THE PROBLEM -
Please output exactly the part of the records below that opens with the line containing "SW2: button (GND, N9) -> none" and closes with the line containing "R1: 1k (5V, N_1) -> 1.3k (5V, N_1)", both lines included, and nothing else.

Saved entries
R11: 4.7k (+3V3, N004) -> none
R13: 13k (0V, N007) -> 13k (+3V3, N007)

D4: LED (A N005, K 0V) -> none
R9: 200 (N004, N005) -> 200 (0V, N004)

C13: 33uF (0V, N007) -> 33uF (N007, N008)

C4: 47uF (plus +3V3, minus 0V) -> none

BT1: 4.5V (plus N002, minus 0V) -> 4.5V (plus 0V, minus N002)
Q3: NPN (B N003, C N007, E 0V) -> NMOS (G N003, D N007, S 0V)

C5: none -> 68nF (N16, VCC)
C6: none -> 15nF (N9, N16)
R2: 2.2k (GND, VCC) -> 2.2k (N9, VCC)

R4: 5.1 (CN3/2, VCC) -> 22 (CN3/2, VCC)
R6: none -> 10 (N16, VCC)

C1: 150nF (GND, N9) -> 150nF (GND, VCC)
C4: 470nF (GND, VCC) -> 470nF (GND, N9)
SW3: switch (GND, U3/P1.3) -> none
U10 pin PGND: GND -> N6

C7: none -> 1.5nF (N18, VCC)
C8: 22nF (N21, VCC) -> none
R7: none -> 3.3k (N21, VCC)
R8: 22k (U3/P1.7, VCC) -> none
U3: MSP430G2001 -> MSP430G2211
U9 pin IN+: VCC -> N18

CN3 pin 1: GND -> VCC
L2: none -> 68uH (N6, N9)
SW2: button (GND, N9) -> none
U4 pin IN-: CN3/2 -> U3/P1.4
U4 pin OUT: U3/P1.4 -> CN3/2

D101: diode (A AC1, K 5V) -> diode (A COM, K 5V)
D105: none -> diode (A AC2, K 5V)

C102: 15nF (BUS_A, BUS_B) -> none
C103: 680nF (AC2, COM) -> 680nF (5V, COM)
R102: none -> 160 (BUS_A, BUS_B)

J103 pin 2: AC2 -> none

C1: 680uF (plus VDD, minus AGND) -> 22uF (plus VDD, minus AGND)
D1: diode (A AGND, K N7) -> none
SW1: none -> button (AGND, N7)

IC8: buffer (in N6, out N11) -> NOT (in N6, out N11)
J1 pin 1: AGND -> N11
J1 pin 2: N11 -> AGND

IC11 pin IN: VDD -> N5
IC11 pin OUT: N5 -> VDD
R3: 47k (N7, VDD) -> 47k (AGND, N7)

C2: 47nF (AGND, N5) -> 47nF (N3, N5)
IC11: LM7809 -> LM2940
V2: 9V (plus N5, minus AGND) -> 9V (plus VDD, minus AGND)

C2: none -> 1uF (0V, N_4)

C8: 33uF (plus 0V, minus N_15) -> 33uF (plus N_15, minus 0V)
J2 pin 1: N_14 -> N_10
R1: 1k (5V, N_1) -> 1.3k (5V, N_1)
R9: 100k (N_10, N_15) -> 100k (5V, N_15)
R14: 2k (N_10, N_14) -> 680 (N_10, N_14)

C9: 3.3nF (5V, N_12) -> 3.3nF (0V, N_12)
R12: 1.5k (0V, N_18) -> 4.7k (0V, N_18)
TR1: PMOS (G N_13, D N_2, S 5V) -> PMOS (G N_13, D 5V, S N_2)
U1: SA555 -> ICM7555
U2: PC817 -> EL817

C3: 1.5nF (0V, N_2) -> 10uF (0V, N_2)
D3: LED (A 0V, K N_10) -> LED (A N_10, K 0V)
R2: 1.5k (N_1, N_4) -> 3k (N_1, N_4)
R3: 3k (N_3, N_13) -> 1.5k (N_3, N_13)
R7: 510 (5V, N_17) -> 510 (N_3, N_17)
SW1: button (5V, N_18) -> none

RESPONSE -
SW2: button (GND, N9) -> none
U4 pin IN-: CN3/2 -> U3/P1.4
U4 pin OUT: U3/P1.4 -> CN3/2

D101: diode (A AC1, K 5V) -> diode (A COM, K 5V)
D105: none -> diode (A AC2, K 5V)

C102: 15nF (BUS_A, BUS_B) -> none
C103: 680nF (AC2, COM) -> 680nF (5V, COM)
R102: none -> 160 (BUS_A, BUS_B)

J103 pin 2: AC2 -> none

C1: 680uF (plus VDD, minus AGND) -> 22uF (plus VDD, minus AGND)
D1: diode (A AGND, K N7) -> none
SW1: none -> button (AGND, N7)

IC8: buffer (in N6, out N11) -> NOT (in N6, out N11)
J1 pin 1: AGND -> N11
J1 pin 2: N11 -> AGND

IC11 pin IN: VDD -> N5
IC11 pin OUT: N5 -> VDD
R3: 47k (N7, VDD) -> 47k (AGND, N7)

C2: 47nF (AGND, N5) -> 47nF (N3, N5)
IC11: LM7809 -> LM2940
V2: 9V (plus N5, minus AGND) -> 9V (plus VDD, minus AGND)

C2: none -> 1uF (0V, N_4)

C8: 33uF (plus 0V, minus N_15) -> 33uF (plus N_15, minus 0V)
J2 pin 1: N_14 -> N_10
R1: 1k (5V, N_1) -> 1.3k (5V, N_1)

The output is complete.